*** AVAILABLE DATA

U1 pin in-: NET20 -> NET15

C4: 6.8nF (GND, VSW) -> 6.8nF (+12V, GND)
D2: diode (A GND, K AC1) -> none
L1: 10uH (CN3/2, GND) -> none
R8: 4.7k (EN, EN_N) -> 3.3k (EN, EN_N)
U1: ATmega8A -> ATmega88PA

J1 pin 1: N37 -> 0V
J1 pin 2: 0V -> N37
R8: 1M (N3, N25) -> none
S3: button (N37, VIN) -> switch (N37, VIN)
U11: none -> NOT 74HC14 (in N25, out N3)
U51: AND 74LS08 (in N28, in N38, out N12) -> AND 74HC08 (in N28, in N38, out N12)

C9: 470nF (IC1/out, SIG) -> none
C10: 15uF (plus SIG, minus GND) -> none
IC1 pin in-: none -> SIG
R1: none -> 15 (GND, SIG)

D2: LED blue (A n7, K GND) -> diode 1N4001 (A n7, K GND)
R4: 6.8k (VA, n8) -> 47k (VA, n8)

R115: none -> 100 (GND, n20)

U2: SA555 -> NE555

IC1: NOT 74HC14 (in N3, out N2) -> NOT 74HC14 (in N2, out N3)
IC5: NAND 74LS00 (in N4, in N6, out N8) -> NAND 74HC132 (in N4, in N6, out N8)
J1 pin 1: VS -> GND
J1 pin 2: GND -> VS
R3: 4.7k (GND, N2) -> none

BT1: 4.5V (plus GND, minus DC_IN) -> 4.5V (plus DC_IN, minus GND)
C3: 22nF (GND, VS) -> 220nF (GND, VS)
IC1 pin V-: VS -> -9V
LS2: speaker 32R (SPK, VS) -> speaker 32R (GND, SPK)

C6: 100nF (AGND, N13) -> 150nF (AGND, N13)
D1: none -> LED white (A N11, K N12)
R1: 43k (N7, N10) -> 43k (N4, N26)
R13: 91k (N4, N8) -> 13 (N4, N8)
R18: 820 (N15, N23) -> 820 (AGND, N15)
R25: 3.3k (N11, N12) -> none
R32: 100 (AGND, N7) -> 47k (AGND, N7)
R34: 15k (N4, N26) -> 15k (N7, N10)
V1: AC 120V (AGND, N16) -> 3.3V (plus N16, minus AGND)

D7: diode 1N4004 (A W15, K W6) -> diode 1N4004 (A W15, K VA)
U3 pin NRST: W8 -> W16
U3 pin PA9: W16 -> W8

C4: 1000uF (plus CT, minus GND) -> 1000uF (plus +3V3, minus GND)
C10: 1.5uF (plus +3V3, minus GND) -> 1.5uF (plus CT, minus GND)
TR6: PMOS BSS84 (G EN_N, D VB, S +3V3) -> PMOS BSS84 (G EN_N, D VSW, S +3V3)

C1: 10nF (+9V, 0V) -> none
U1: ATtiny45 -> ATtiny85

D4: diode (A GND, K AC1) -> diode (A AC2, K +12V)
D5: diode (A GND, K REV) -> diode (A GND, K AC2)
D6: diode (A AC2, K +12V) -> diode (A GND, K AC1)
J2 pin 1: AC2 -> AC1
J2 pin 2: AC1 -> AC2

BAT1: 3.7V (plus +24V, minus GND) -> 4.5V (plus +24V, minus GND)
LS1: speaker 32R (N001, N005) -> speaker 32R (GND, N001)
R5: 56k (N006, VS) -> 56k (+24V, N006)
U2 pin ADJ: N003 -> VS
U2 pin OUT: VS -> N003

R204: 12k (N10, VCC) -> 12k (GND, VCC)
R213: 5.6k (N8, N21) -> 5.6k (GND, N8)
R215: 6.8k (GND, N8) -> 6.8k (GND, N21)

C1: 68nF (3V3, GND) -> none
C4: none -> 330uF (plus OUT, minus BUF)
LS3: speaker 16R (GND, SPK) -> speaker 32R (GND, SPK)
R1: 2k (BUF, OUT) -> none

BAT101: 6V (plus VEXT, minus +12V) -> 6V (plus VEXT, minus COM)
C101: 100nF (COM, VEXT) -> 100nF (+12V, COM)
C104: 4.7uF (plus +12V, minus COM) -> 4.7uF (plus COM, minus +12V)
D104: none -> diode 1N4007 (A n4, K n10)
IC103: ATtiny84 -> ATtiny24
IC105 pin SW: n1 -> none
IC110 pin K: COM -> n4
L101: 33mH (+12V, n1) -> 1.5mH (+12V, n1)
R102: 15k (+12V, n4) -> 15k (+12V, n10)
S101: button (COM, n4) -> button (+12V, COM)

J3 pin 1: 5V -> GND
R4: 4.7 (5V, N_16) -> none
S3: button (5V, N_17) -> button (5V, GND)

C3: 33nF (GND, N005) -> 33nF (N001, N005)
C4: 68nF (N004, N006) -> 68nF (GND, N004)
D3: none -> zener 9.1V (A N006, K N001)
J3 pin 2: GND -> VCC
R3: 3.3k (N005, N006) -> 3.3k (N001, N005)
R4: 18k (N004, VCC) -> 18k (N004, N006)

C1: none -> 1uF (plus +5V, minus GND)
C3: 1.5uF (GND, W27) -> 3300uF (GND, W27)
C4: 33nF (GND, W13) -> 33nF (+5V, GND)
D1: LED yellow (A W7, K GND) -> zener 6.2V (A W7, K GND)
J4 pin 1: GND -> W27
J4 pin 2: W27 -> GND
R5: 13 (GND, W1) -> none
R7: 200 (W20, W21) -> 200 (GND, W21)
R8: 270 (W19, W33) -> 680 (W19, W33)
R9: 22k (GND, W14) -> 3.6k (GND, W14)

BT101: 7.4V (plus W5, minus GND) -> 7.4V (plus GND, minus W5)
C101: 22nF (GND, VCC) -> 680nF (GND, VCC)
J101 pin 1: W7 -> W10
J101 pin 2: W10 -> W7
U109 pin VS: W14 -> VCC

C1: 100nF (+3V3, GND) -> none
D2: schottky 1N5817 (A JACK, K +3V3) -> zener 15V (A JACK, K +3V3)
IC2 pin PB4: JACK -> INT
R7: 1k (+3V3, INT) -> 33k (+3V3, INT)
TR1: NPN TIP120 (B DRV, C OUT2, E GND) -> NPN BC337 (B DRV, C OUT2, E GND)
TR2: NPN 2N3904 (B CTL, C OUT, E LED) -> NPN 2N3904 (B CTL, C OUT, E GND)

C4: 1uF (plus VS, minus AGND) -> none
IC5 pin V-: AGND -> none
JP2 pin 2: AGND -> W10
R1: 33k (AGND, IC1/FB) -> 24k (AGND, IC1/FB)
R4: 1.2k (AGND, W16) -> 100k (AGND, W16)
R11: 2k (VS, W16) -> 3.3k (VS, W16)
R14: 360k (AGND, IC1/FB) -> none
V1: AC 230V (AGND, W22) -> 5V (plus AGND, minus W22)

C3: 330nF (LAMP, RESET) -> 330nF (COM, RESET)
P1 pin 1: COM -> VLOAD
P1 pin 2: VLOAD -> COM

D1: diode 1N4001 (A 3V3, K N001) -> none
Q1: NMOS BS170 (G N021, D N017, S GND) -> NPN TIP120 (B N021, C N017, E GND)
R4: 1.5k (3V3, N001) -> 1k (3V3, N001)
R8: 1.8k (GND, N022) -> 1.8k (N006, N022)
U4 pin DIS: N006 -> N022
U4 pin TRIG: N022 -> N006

******

**TASK BRIEF**
The line containing "C4: 1uF (plus VS, minus AGND) -> none" marks the start. Repeat it and every line after it to the end of the listing above, exactly.

**RESULT OF THIS EXERCISE**
C4: 1uF (plus VS, minus AGND) -> none
IC5 pin V-: AGND -> none
JP2 pin 2: AGND -> W10
R1: 33k (AGND, IC1/FB) -> 24k (AGND, IC1/FB)
R4: 1.2k (AGND, W16) -> 100k (AGND, W16)
R11: 2k (VS, W16) -> 3.3k (VS, W16)
R14: 360k (AGND, IC1/FB) -> none
V1: AC 230V (AGND, W22) -> 5V (plus AGND, minus W22)

C3: 330nF (LAMP, RESET) -> 330nF (COM, RESET)
P1 pin 1: COM -> VLOAD
P1 pin 2: VLOAD -> COM

D1: diode 1N4001 (A 3V3, K N001) -> none
Q1: NMOS BS170 (G N021, D N017, S GND) -> NPN TIP120 (B N021, C N017, E GND)
R4: 1.5k (3V3, N001) -> 1k (3V3, N001)
R8: 1.8k (GND, N022) -> 1.8k (N006, N022)
U4 pin DIS: N006 -> N022
U4 pin TRIG: N022 -> N006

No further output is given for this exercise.